#### [Work instructions]
Pull out every line below that contains the word "none".

#### [Data section]
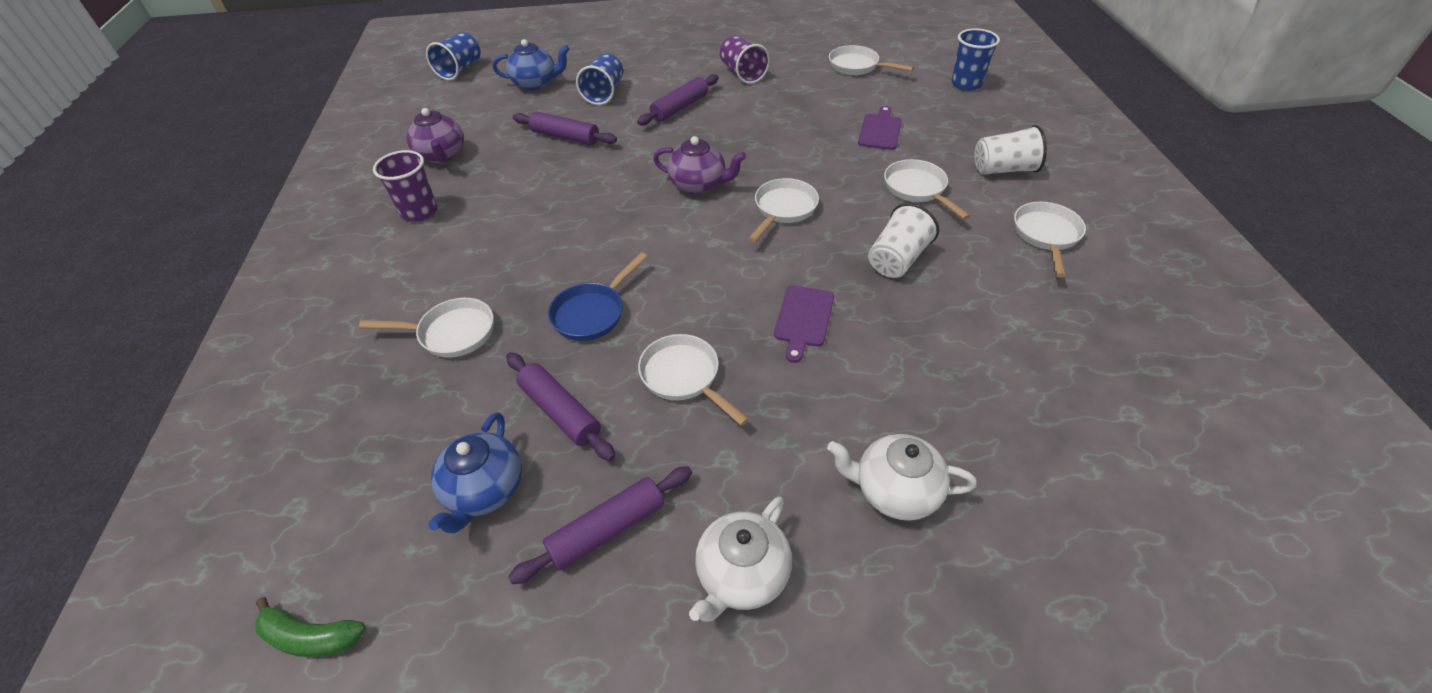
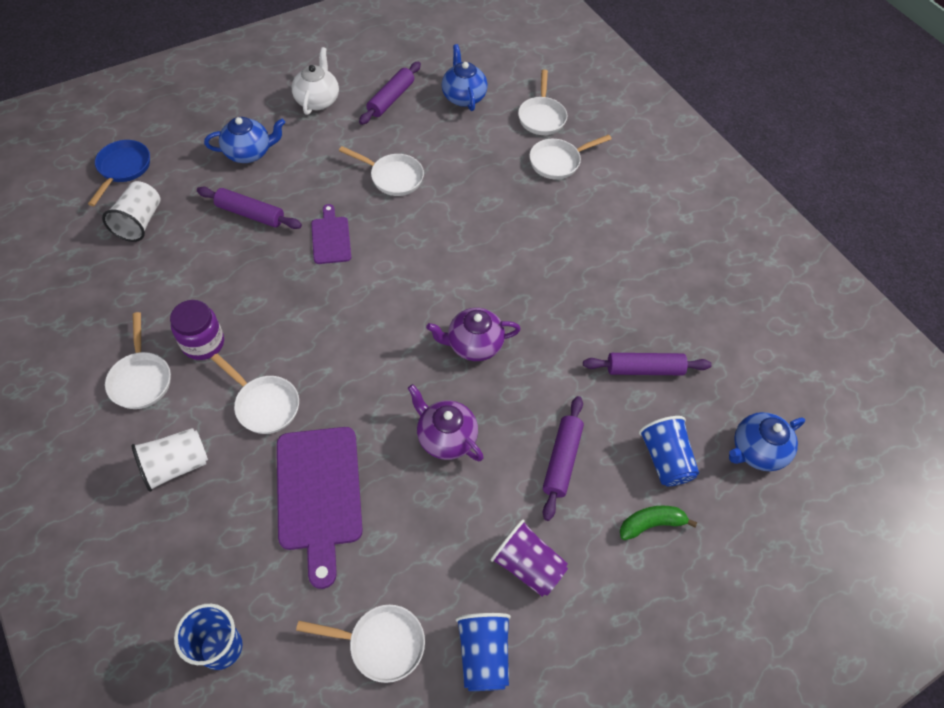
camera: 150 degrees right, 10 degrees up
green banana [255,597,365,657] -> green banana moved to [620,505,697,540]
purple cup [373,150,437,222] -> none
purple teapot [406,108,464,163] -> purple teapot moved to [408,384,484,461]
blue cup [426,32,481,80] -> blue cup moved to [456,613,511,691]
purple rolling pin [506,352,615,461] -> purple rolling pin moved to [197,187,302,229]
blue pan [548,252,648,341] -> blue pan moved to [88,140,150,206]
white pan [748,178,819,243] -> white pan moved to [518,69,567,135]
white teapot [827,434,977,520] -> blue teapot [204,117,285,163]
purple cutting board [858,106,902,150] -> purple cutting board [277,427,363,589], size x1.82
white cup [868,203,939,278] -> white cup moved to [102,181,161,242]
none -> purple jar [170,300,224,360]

#### [Problem solution]
purple cup [373,150,437,222] -> none
none -> purple jar [170,300,224,360]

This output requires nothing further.